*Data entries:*
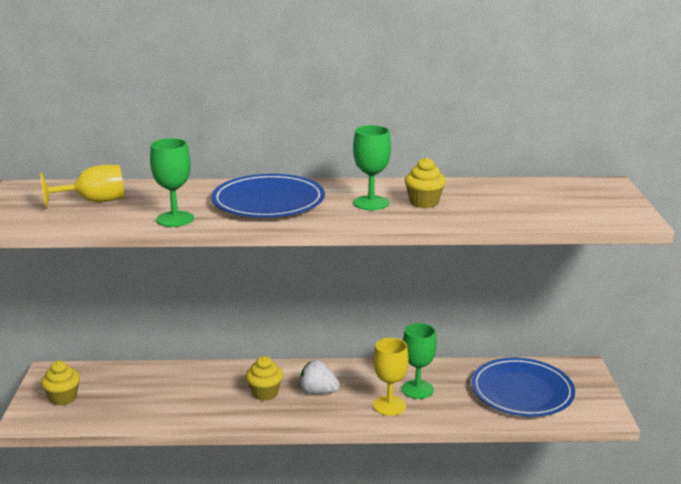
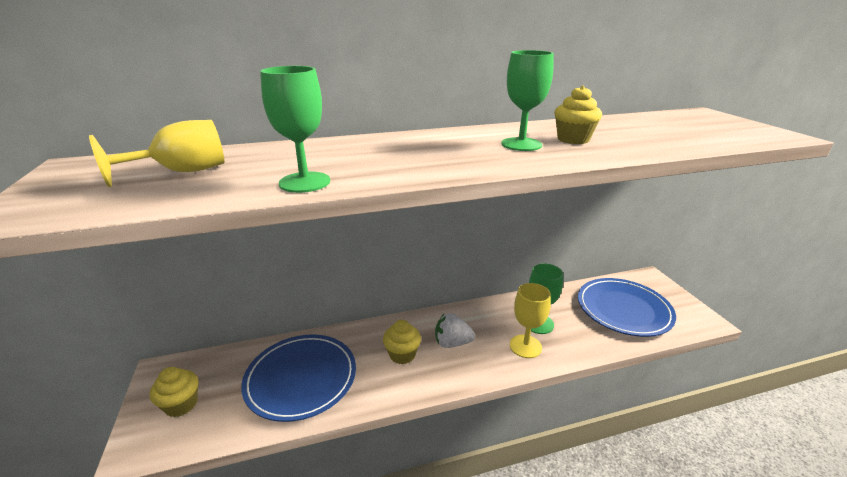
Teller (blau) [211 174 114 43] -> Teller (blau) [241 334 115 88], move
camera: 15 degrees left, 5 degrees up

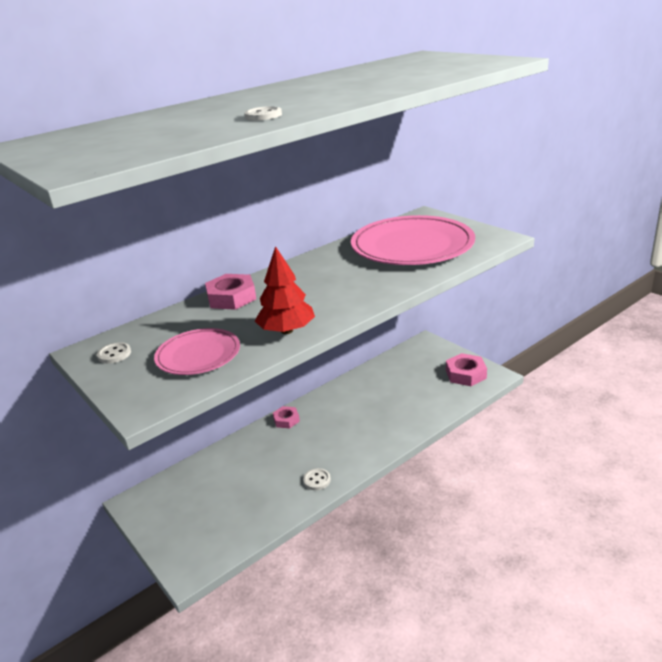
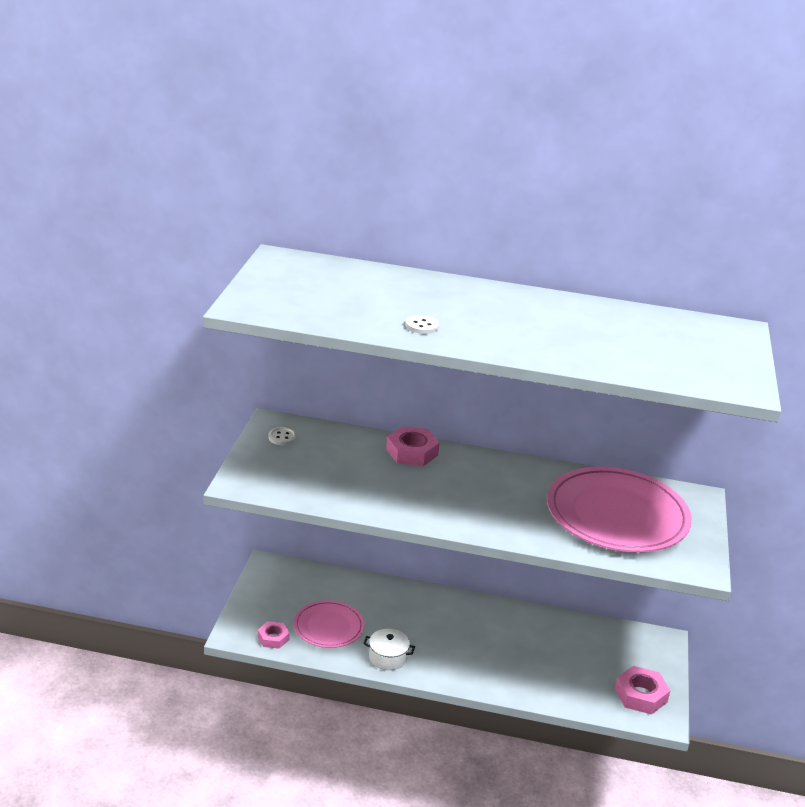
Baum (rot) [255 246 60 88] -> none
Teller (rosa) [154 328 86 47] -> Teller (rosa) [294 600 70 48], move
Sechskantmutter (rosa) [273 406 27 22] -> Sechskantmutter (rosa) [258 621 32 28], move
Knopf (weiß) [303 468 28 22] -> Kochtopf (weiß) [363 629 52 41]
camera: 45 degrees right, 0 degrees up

*BRIEF:*
Copy the records shown above in their entirety and exactly; images are to be left out.

*TASK RESPONSE:*
Teller (blau) [211 174 114 43] -> Teller (blau) [241 334 115 88], move
camera: 15 degrees left, 5 degrees up

Baum (rot) [255 246 60 88] -> none
Teller (rosa) [154 328 86 47] -> Teller (rosa) [294 600 70 48], move
Sechskantmutter (rosa) [273 406 27 22] -> Sechskantmutter (rosa) [258 621 32 28], move
Knopf (weiß) [303 468 28 22] -> Kochtopf (weiß) [363 629 52 41]
camera: 45 degrees right, 0 degrees up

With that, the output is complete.